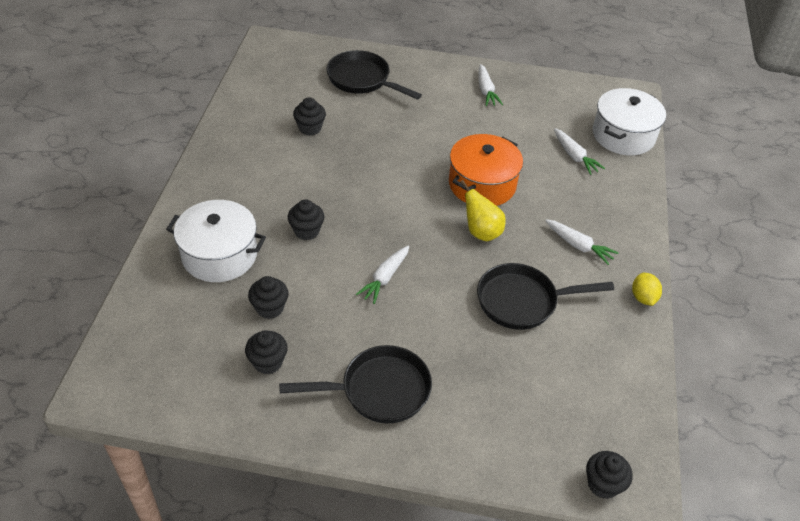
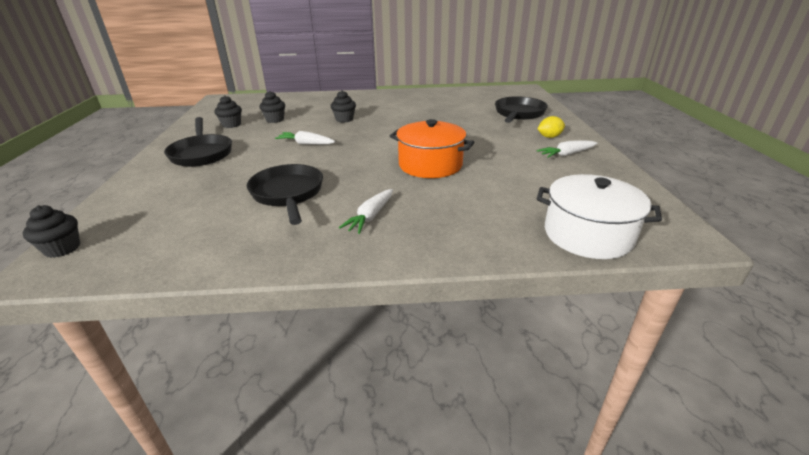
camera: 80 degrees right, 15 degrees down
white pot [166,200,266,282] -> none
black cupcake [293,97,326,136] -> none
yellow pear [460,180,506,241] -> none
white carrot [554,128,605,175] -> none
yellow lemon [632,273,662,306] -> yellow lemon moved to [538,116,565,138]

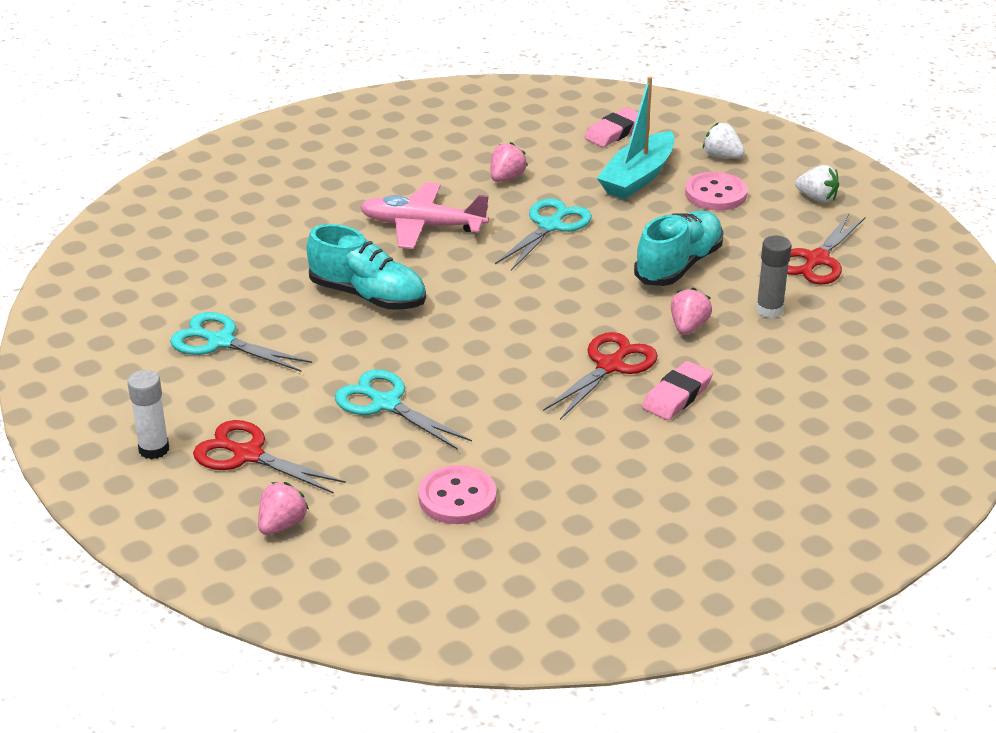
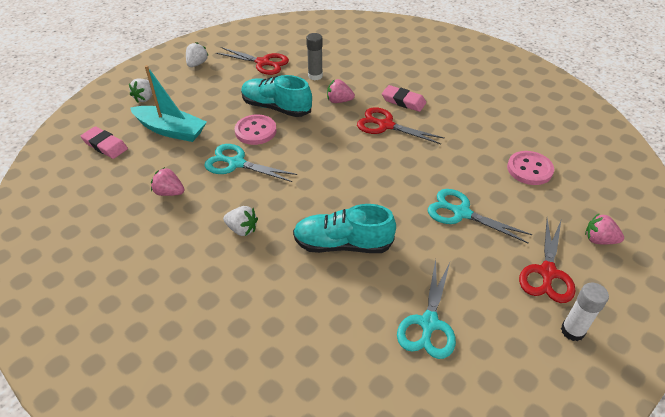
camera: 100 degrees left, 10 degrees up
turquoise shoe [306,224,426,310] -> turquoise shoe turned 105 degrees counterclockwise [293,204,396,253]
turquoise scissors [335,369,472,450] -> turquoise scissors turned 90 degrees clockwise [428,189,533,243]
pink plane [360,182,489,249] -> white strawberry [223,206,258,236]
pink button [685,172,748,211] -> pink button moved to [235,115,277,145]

---

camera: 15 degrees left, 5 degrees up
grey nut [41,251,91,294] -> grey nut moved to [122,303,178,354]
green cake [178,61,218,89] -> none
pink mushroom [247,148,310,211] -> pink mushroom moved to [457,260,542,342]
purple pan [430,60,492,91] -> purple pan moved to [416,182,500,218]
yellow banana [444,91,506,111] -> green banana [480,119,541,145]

* * *

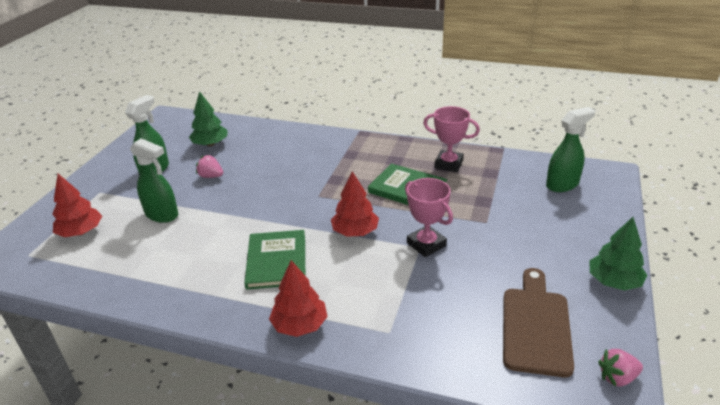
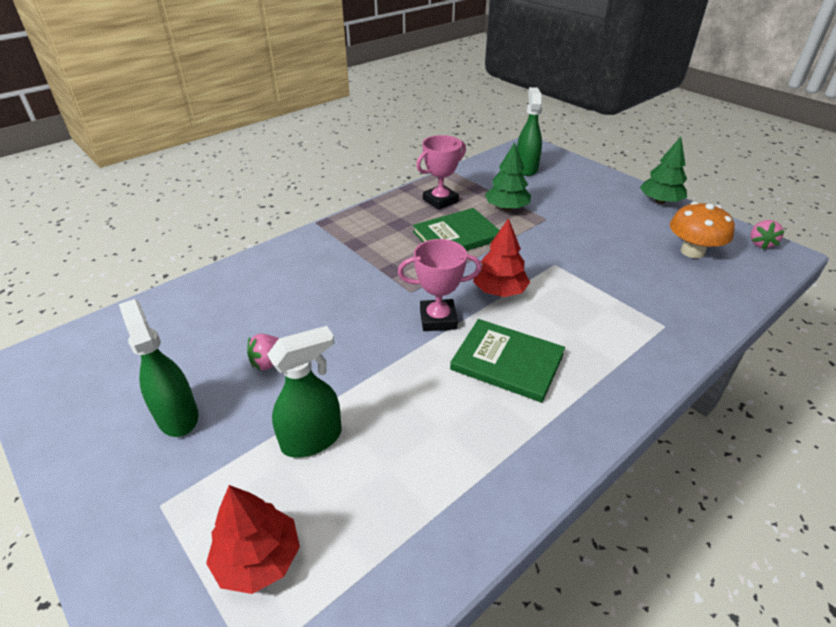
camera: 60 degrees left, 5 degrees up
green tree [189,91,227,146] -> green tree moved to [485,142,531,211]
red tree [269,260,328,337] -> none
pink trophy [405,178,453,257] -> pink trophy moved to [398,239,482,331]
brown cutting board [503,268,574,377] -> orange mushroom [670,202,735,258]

THE TASK: Within the material above, output exactly the lines from the one with "grey nut [41,251,91,294]" through the one with "yellow banana [444,91,506,111]", end lines included, and nothing besides.

SOLUTION TO THIS EXERCISE:
grey nut [41,251,91,294] -> grey nut moved to [122,303,178,354]
green cake [178,61,218,89] -> none
pink mushroom [247,148,310,211] -> pink mushroom moved to [457,260,542,342]
purple pan [430,60,492,91] -> purple pan moved to [416,182,500,218]
yellow banana [444,91,506,111] -> green banana [480,119,541,145]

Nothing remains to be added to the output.